> **What is being asked**
Beginning with the line that contains "blue candle [513,109,556,192]", output each line below exactly through the last one, both included, and nothing else.

(Source data)
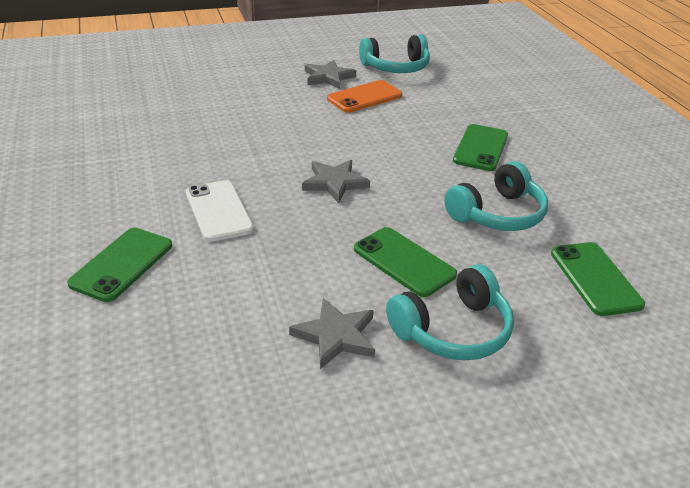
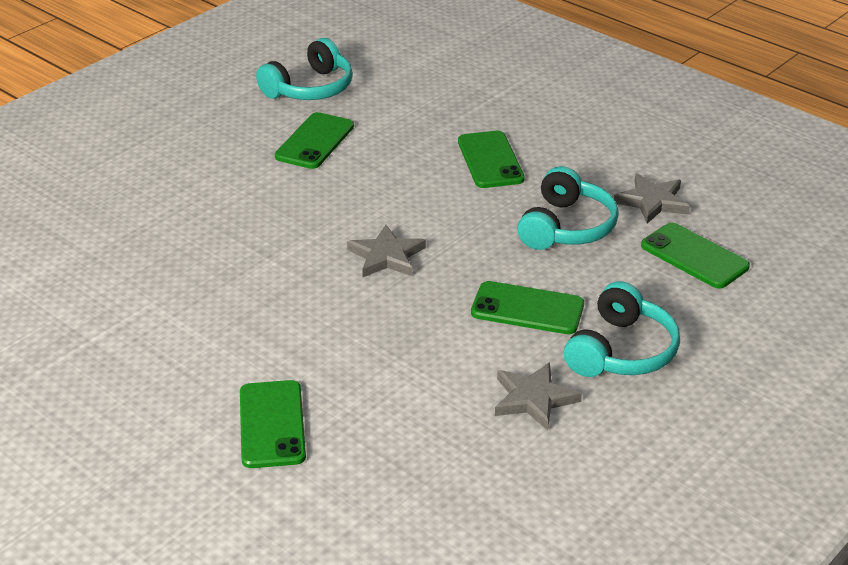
camera: 30 degrees left, 0 degrees up
white phone [186,180,254,242] -> none
grey star [305,60,356,89] -> grey star moved to [614,173,690,224]
orange phone [327,80,402,113] -> green phone [275,112,354,169]

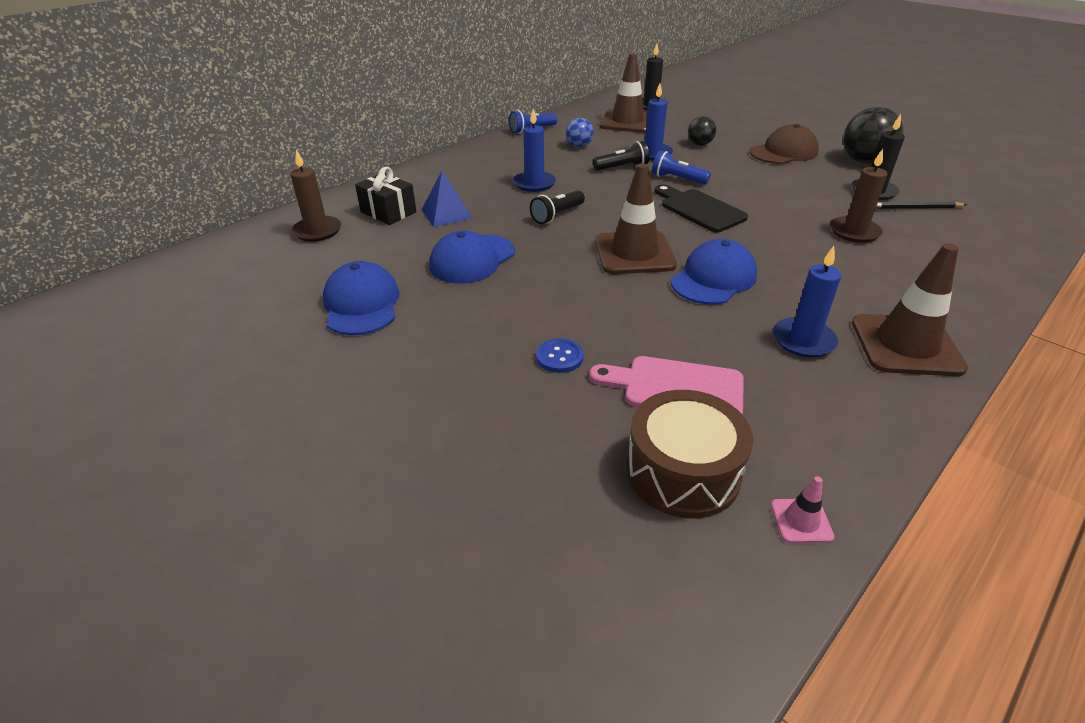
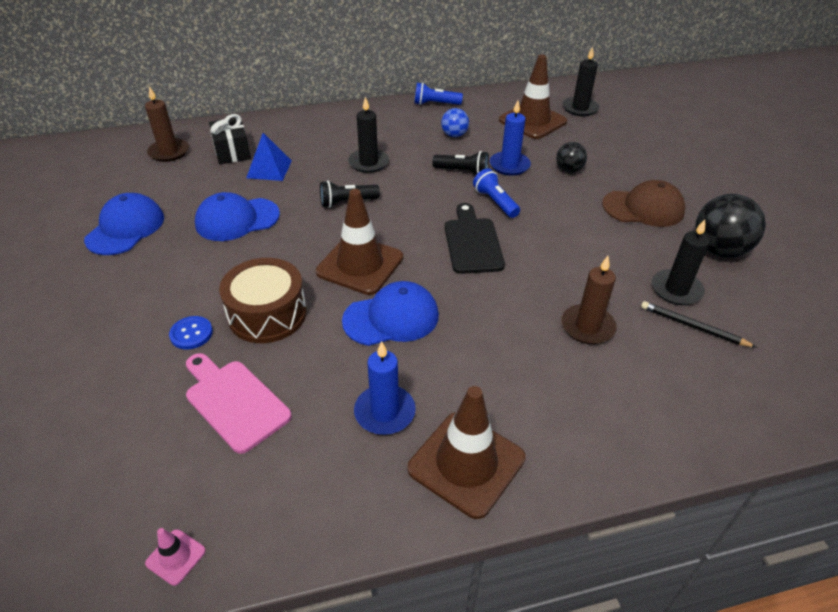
camera: 30 degrees right, 5 degrees up
blue candle [513,109,556,192] -> black candle [348,97,389,173]
brown drum [626,390,753,518] -> brown drum moved to [219,258,307,343]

> **Output of the task**
blue candle [513,109,556,192] -> black candle [348,97,389,173]
brown drum [626,390,753,518] -> brown drum moved to [219,258,307,343]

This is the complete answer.